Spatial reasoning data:

Start of Block

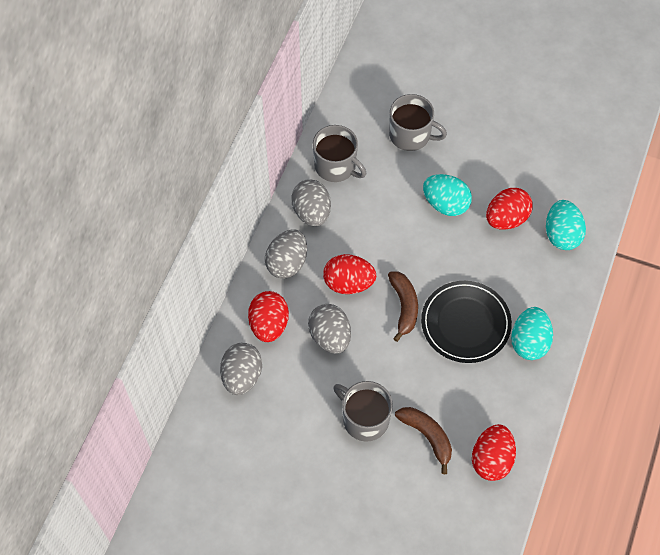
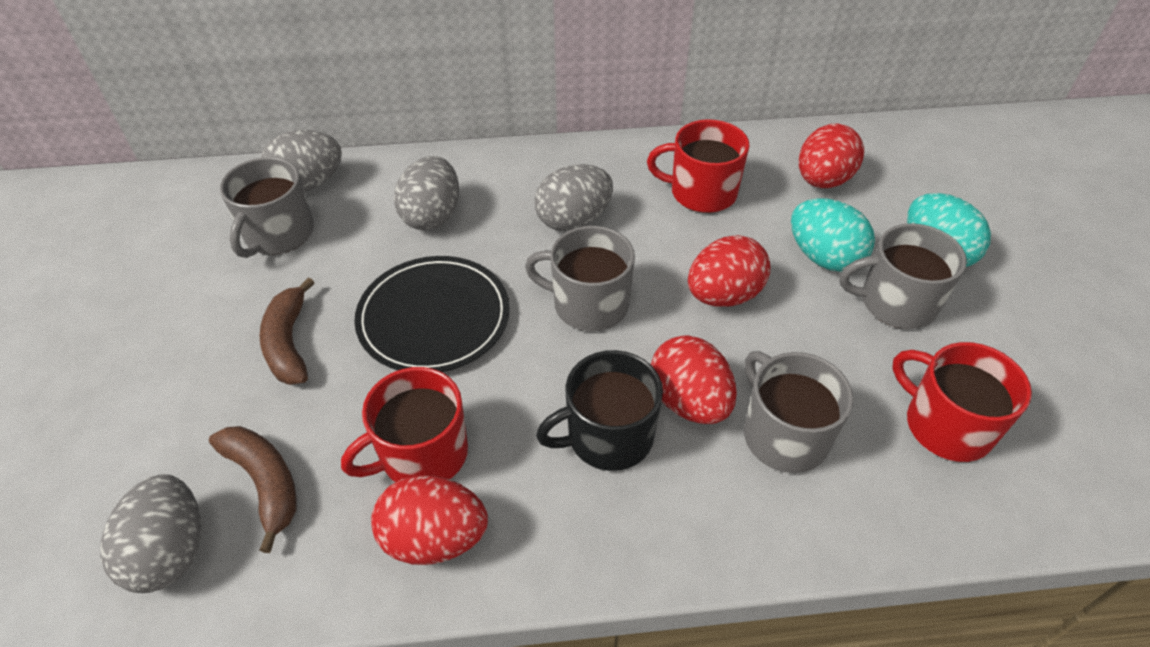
black mug: 0 -> 1
grey mug: 3 -> 4
red mug: 0 -> 3
turquoise egg: 3 -> 2

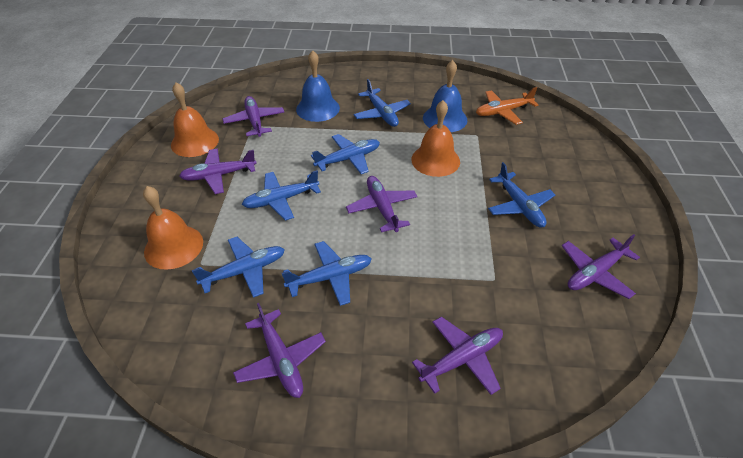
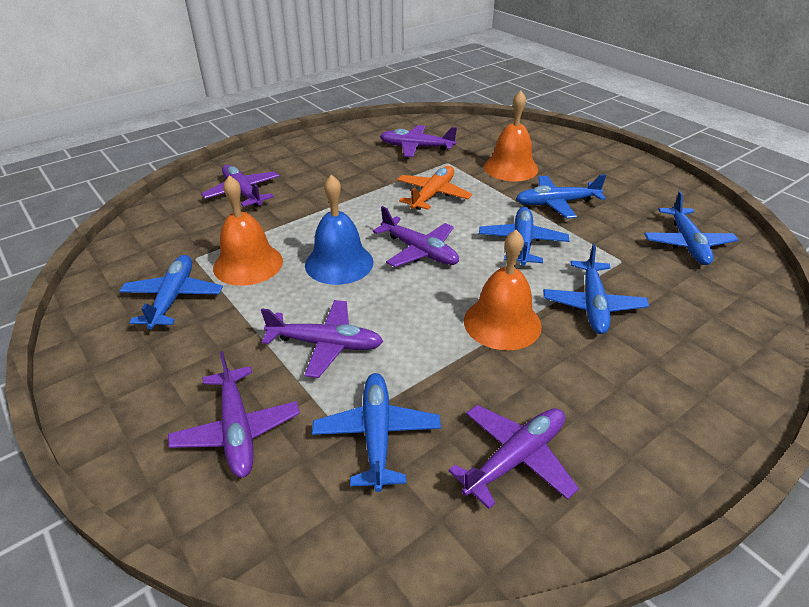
blue bell: 2 -> 1

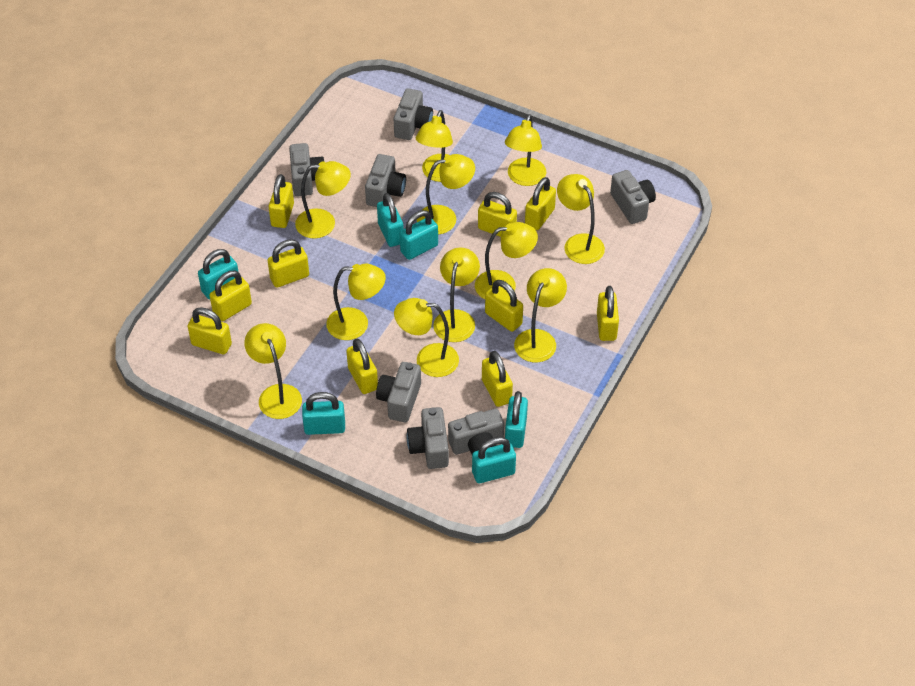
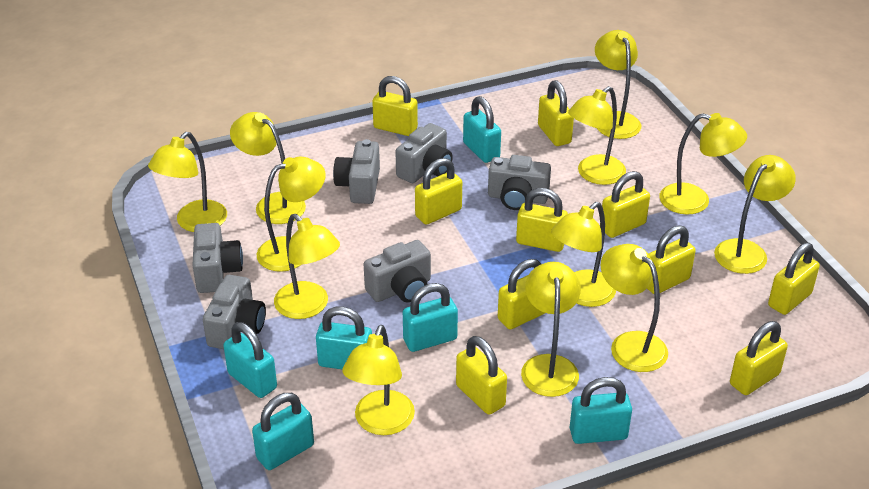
grey camera: 7 -> 6
yellow lamp: 11 -> 12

End of Block

Every line above should be transcribed exactly, though no image should be carried over.

# SOLUTION BELOW:
black mug: 0 -> 1
grey mug: 3 -> 4
red mug: 0 -> 3
turquoise egg: 3 -> 2

blue bell: 2 -> 1

grey camera: 7 -> 6
yellow lamp: 11 -> 12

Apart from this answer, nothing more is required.